> Task directions: Print the records again, character for character.

[Version difference data]
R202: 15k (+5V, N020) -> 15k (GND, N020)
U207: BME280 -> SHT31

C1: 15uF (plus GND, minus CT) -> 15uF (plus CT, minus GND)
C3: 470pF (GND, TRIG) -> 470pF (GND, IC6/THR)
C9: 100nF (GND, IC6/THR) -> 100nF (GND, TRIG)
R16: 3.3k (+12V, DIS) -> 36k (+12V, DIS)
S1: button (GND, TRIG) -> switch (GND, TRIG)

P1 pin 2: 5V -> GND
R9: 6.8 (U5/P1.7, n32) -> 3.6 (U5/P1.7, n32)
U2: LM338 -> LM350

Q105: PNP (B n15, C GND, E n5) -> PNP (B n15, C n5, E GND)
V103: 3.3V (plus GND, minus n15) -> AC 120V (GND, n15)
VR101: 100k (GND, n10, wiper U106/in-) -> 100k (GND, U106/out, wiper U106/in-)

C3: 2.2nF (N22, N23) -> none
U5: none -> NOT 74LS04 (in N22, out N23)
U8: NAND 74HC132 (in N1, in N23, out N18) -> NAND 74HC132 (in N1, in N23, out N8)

> Reply:
R202: 15k (+5V, N020) -> 15k (GND, N020)
U207: BME280 -> SHT31

C1: 15uF (plus GND, minus CT) -> 15uF (plus CT, minus GND)
C3: 470pF (GND, TRIG) -> 470pF (GND, IC6/THR)
C9: 100nF (GND, IC6/THR) -> 100nF (GND, TRIG)
R16: 3.3k (+12V, DIS) -> 36k (+12V, DIS)
S1: button (GND, TRIG) -> switch (GND, TRIG)

P1 pin 2: 5V -> GND
R9: 6.8 (U5/P1.7, n32) -> 3.6 (U5/P1.7, n32)
U2: LM338 -> LM350

Q105: PNP (B n15, C GND, E n5) -> PNP (B n15, C n5, E GND)
V103: 3.3V (plus GND, minus n15) -> AC 120V (GND, n15)
VR101: 100k (GND, n10, wiper U106/in-) -> 100k (GND, U106/out, wiper U106/in-)

C3: 2.2nF (N22, N23) -> none
U5: none -> NOT 74LS04 (in N22, out N23)
U8: NAND 74HC132 (in N1, in N23, out N18) -> NAND 74HC132 (in N1, in N23, out N8)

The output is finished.